_Data shown_.

▬▬▬

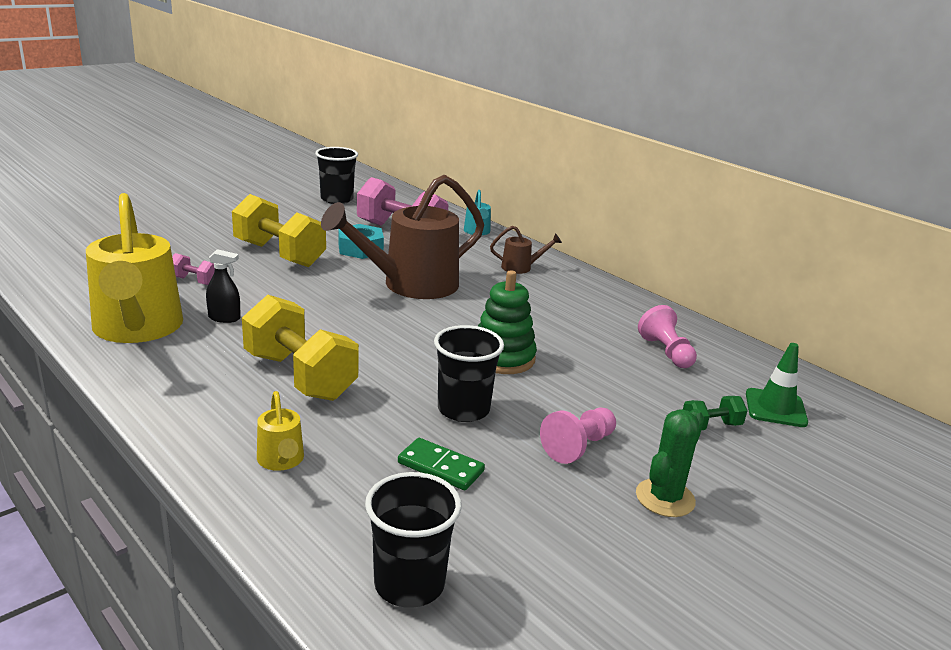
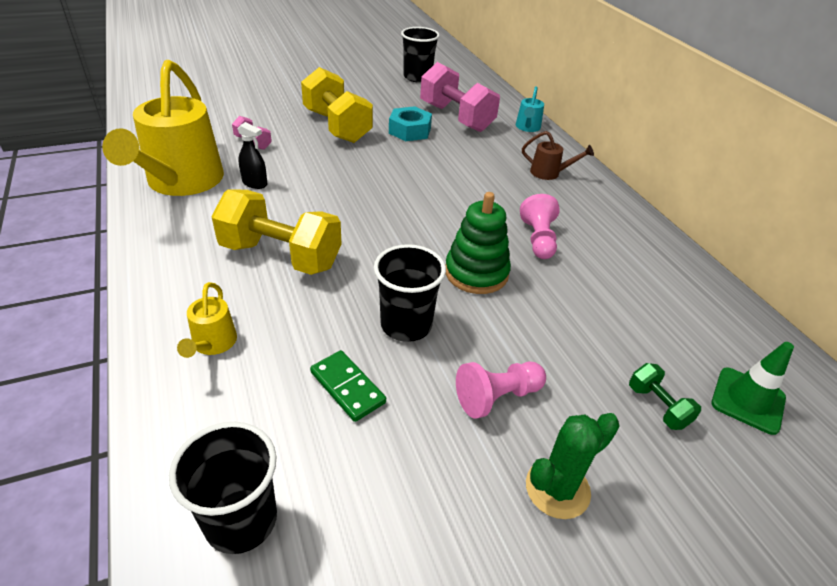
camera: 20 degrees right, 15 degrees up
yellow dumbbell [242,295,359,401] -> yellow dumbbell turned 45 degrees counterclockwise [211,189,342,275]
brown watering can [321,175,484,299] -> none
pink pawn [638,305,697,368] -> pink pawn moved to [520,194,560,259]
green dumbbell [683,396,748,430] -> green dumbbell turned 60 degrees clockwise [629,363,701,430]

▬▬▬

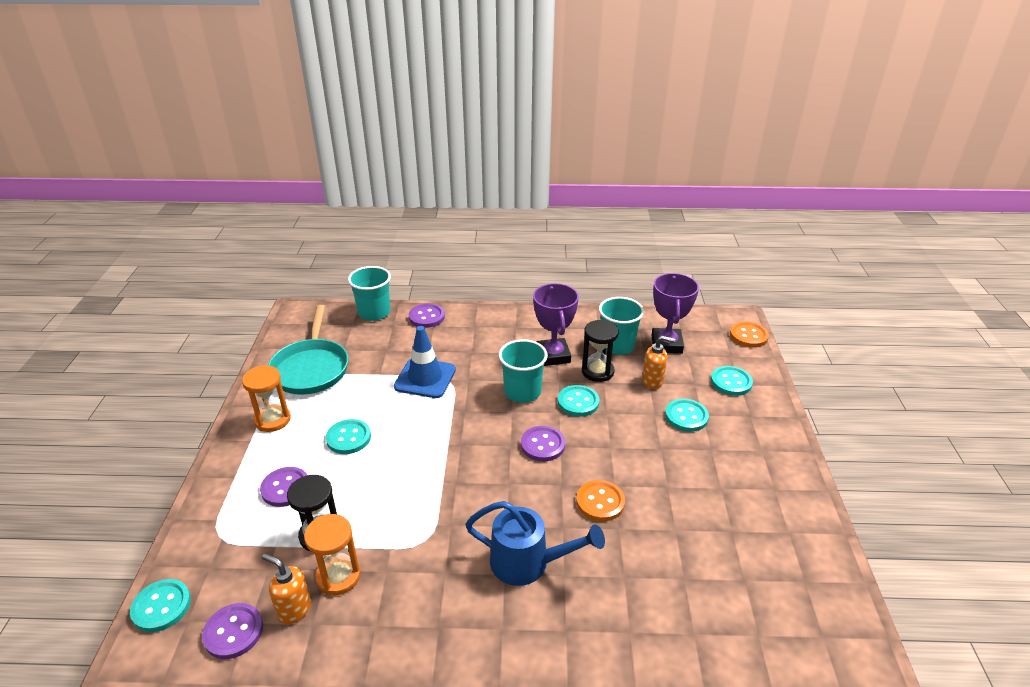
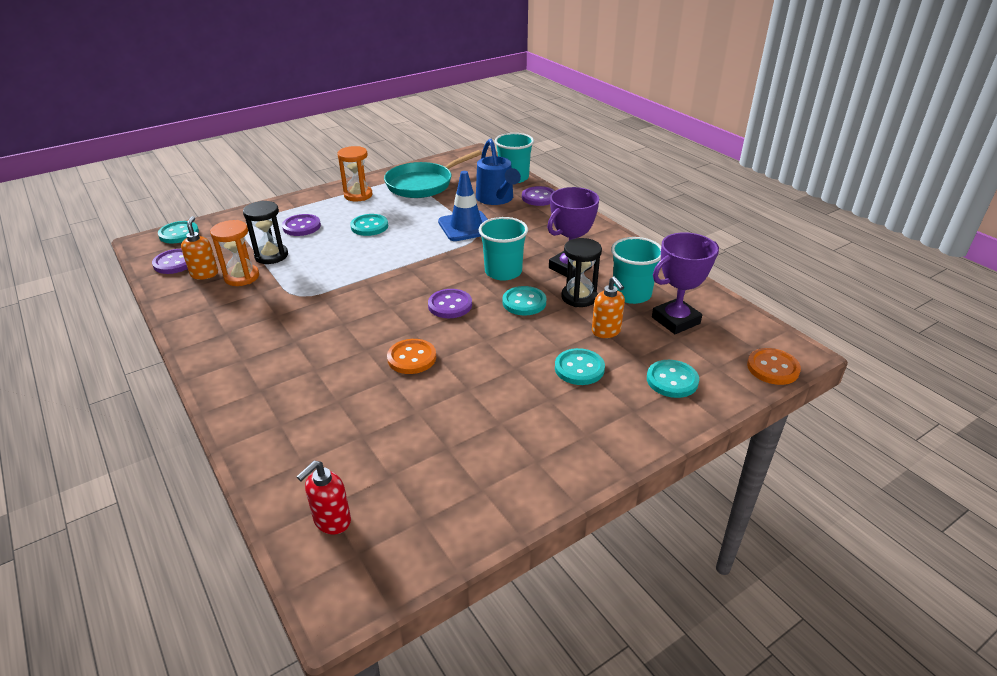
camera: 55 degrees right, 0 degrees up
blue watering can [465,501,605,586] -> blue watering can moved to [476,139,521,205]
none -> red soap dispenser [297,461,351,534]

▬▬▬

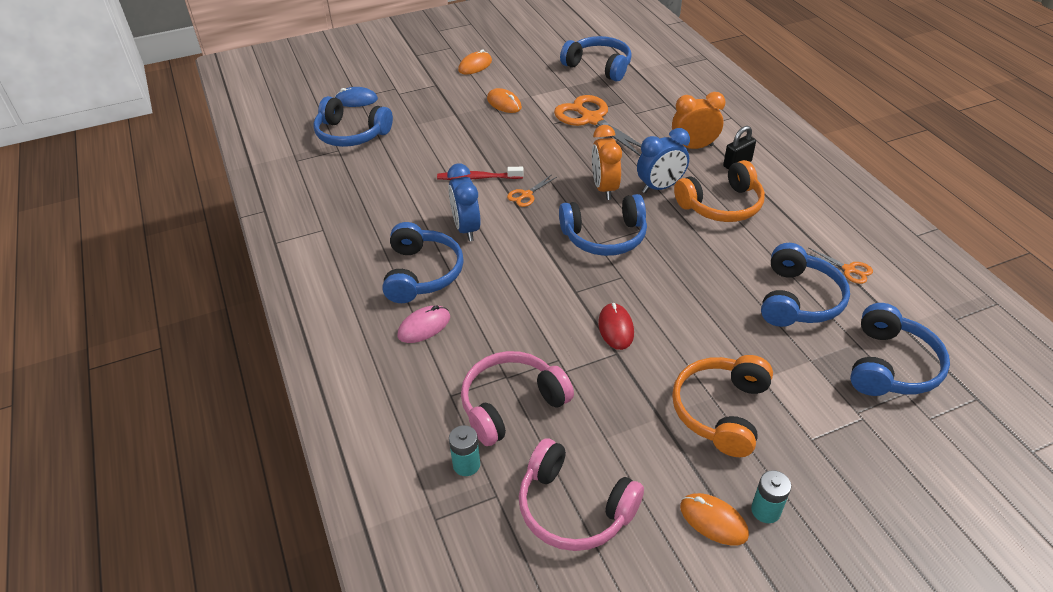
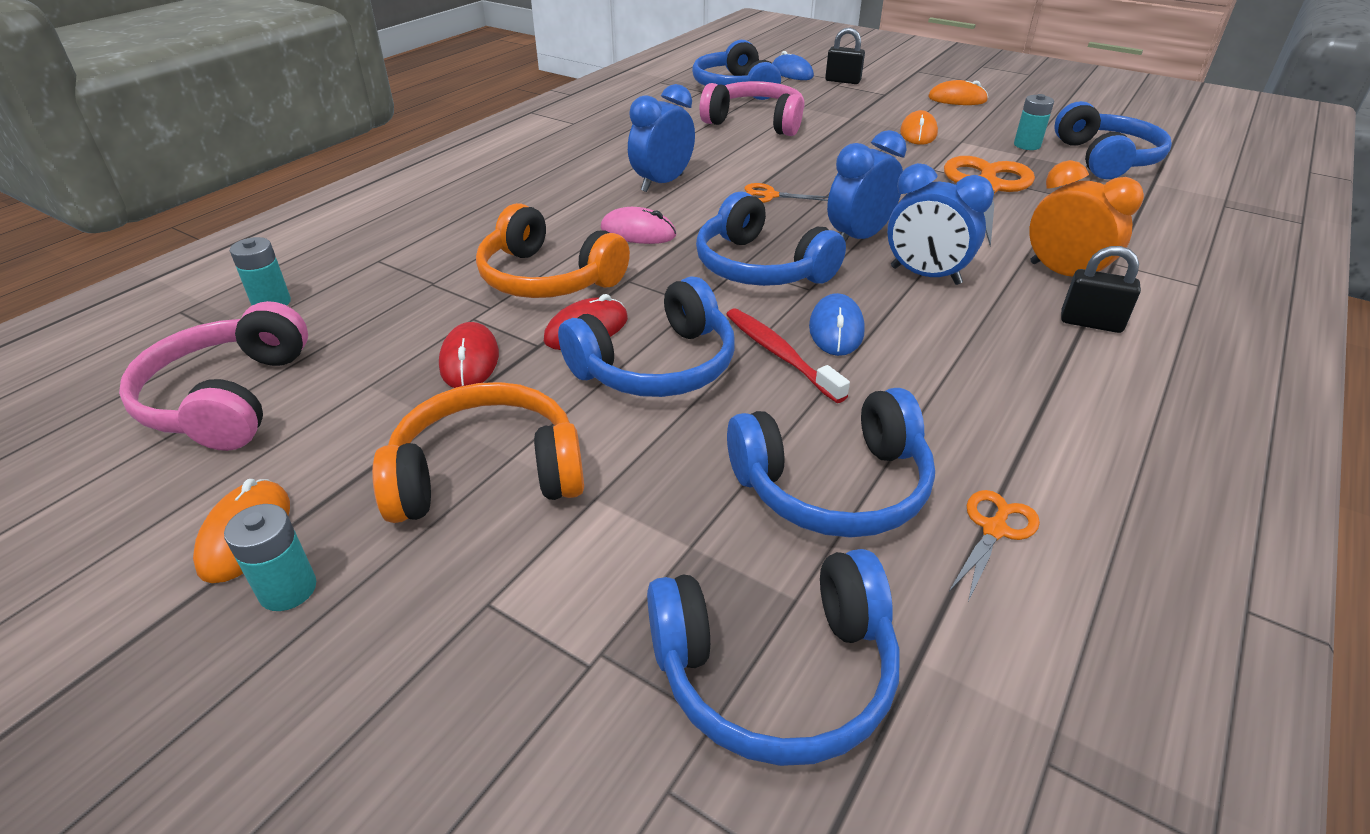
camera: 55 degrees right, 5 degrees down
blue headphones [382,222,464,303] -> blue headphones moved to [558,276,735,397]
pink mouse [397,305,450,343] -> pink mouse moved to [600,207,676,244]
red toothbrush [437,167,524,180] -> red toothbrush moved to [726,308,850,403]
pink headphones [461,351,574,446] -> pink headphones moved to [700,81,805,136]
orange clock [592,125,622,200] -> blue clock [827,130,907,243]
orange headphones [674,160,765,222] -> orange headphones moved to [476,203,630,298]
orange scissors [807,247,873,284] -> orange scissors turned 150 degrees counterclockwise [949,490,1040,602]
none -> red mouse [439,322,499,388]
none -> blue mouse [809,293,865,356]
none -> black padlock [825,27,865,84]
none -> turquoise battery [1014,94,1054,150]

▬▬▬

_Task instructions_. What lines of the material above include "blue"? Copy each one.

_Exercise solution_.
blue watering can [465,501,605,586] -> blue watering can moved to [476,139,521,205]
blue headphones [382,222,464,303] -> blue headphones moved to [558,276,735,397]
orange clock [592,125,622,200] -> blue clock [827,130,907,243]
none -> blue mouse [809,293,865,356]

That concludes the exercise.